Task
Return the lines below that carry the word "none".

(Collected data entries)
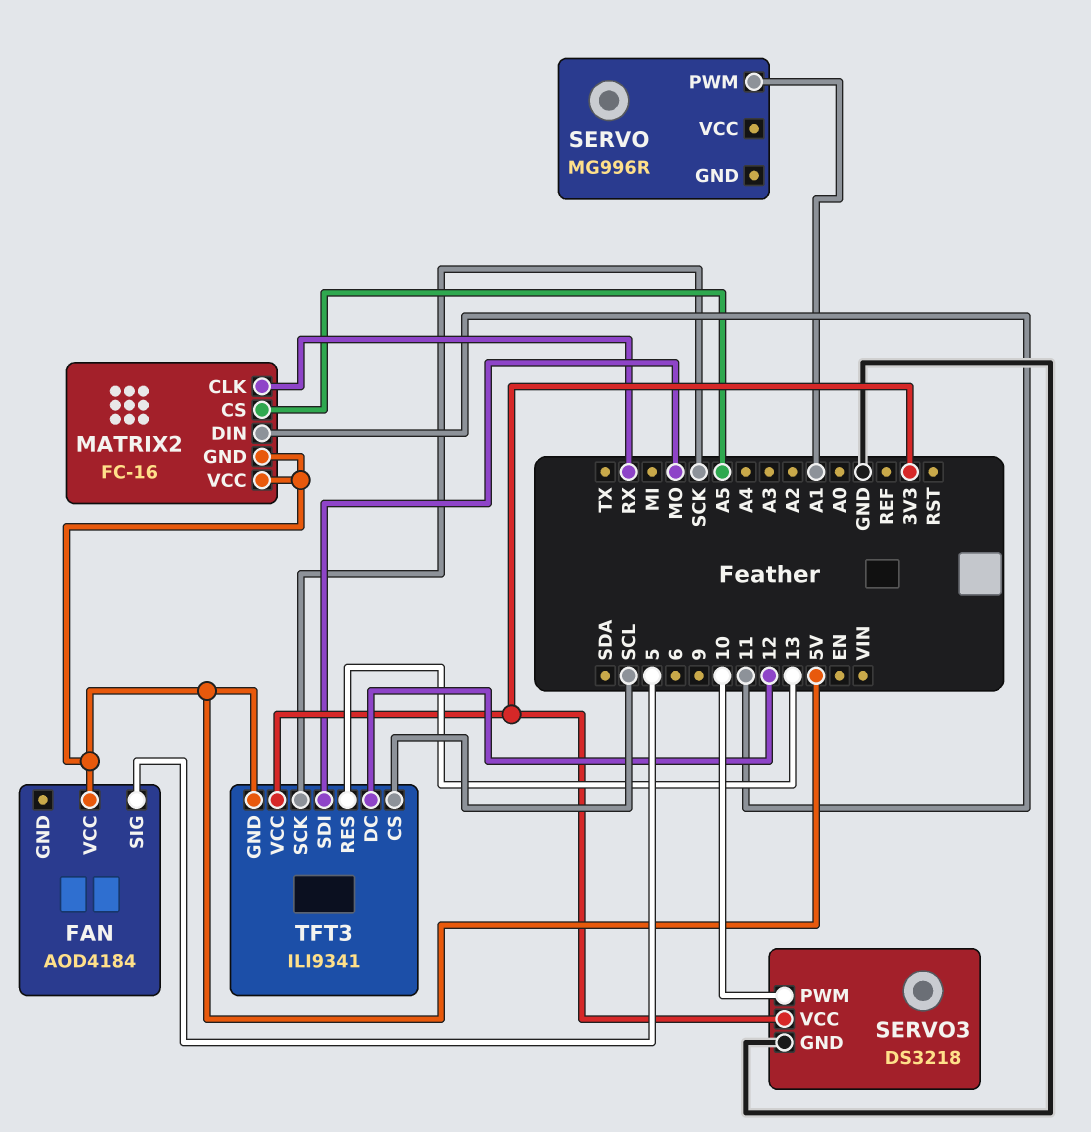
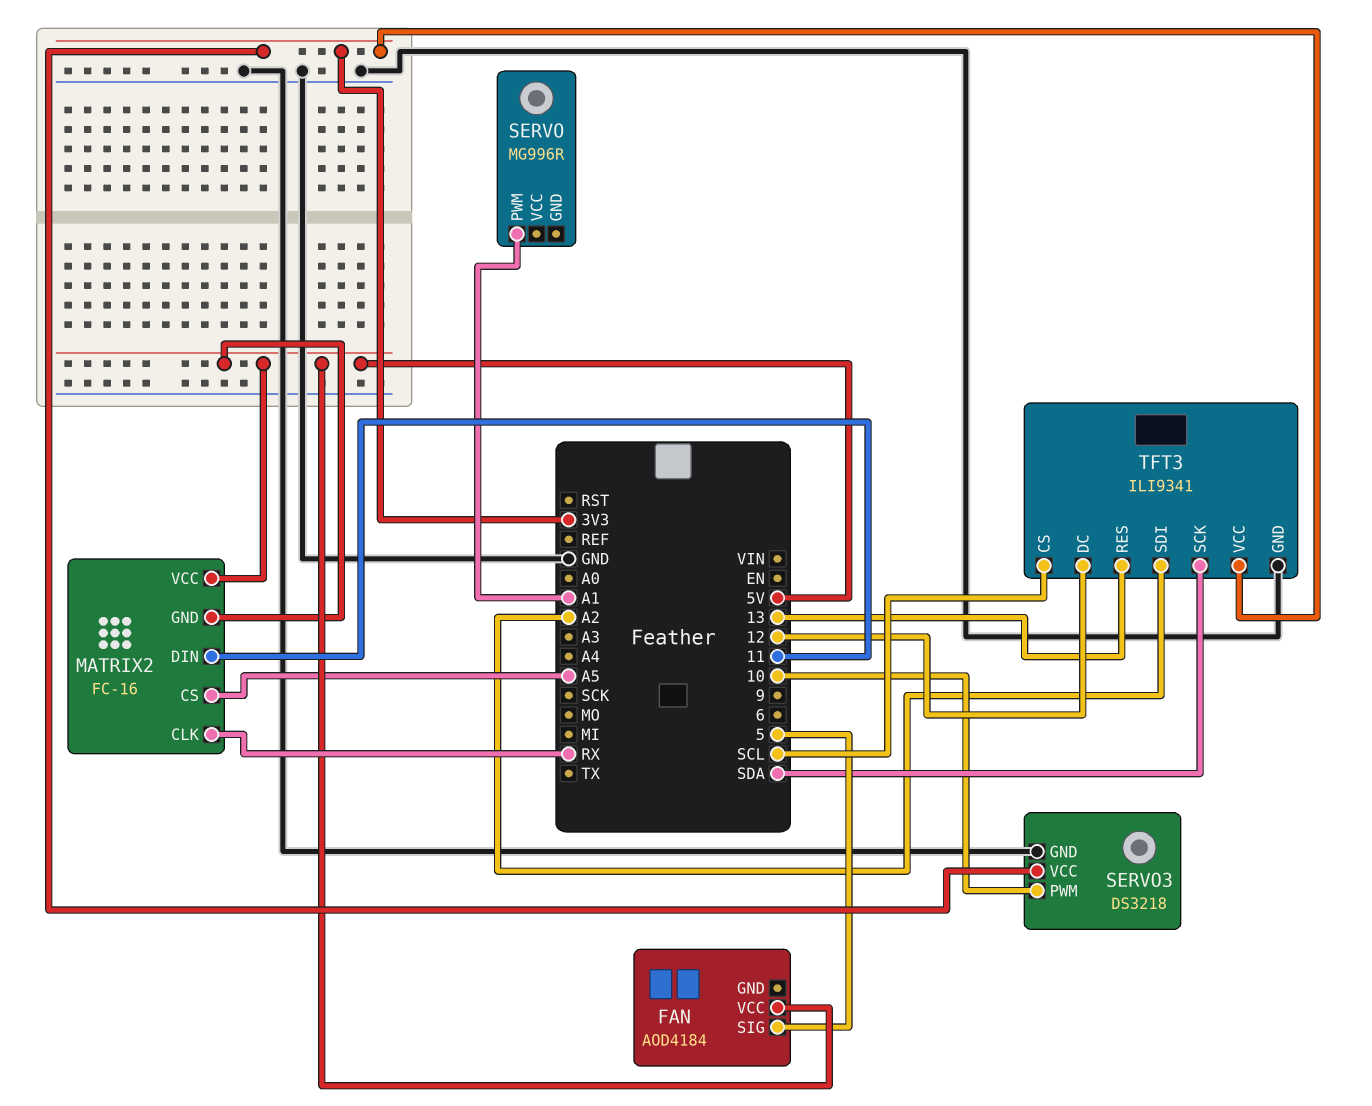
TFT3 pin GND: 5V -> GND
TFT3 pin SCK: SCK -> SDA
TFT3 pin SDI: MO -> A2

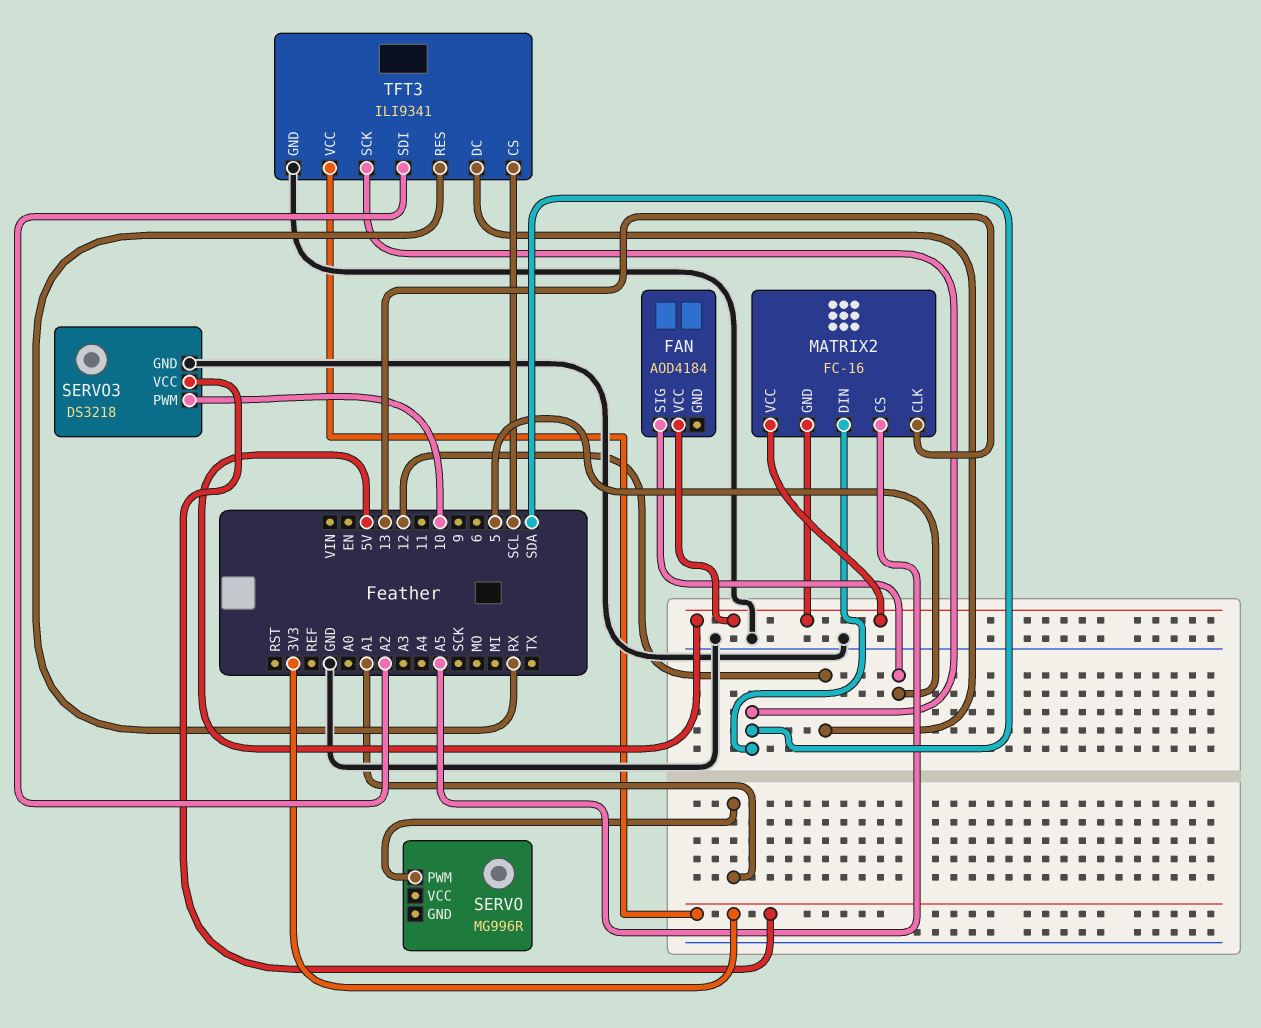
MATRIX2 pin CLK: RX -> 13
MATRIX2 pin DIN: 11 -> SDA
TFT3 pin RES: 13 -> RX

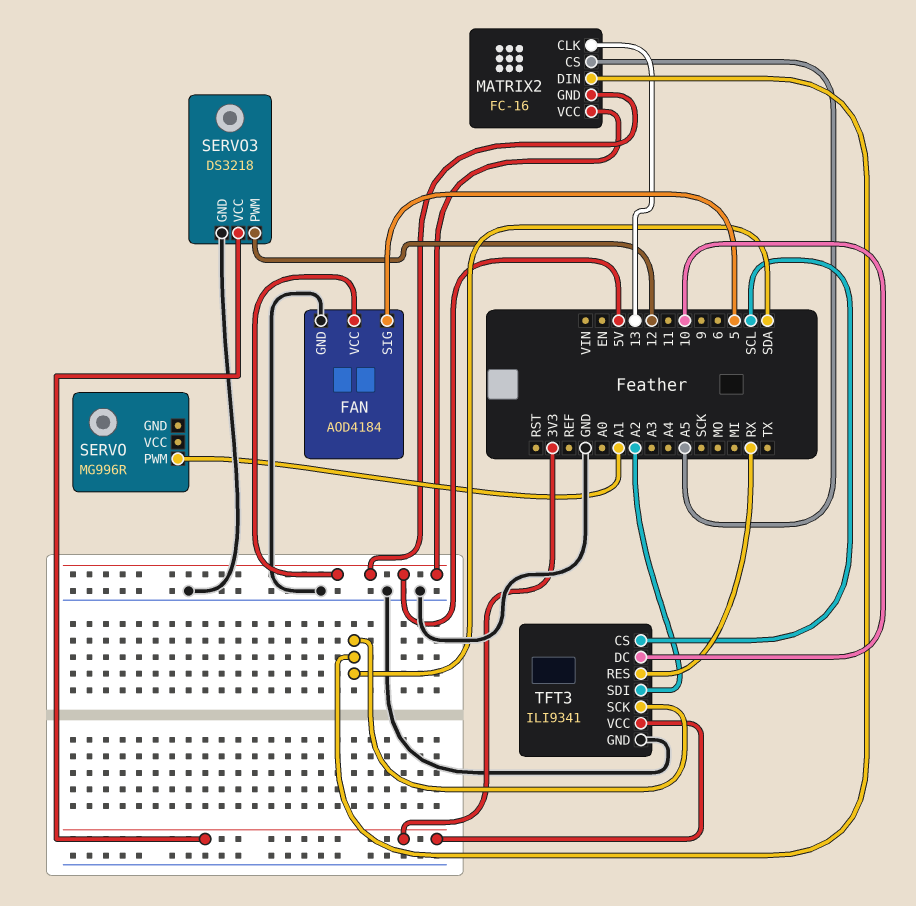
FAN pin GND: none -> GND
SERVO3 pin PWM: 10 -> 12
TFT3 pin DC: 12 -> 10

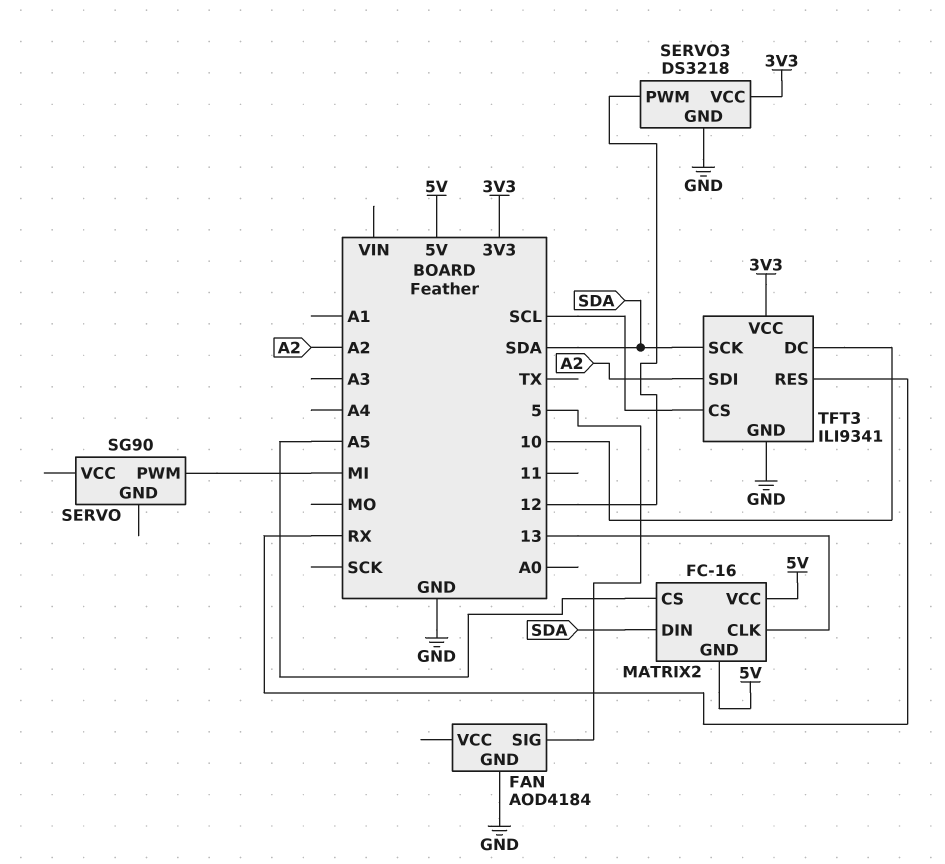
FAN pin VCC: 5V -> none
SERVO: MG996R -> SG90
SERVO pin PWM: A1 -> MI

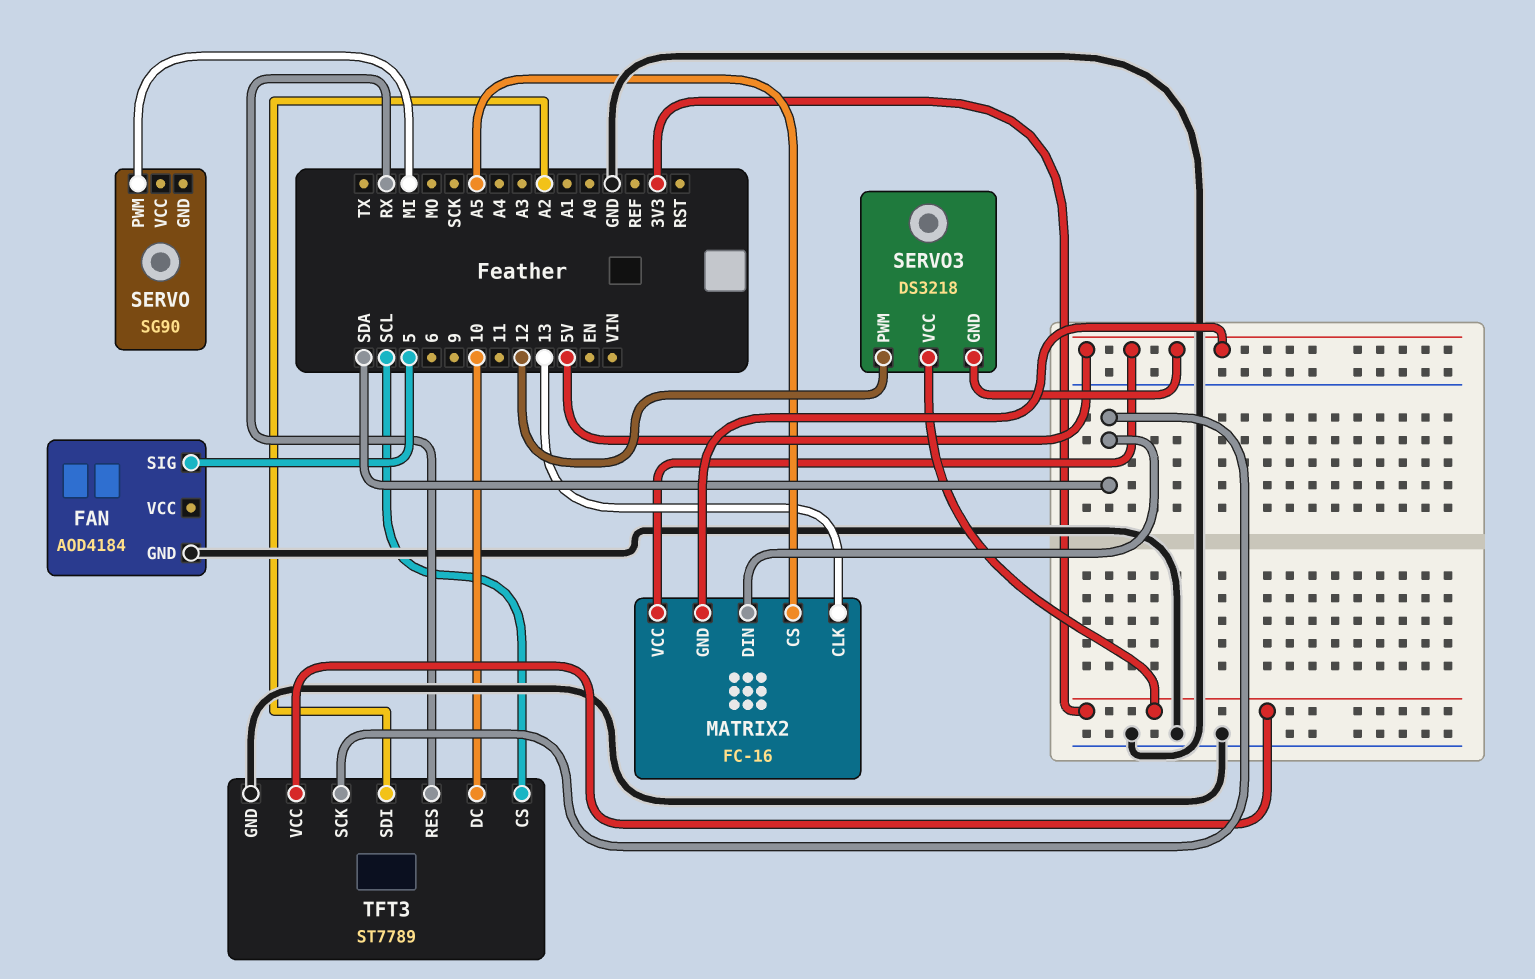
SERVO3 pin GND: GND -> 5V
TFT3: ILI9341 -> ST7789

Task answer
FAN pin GND: none -> GND
FAN pin VCC: 5V -> none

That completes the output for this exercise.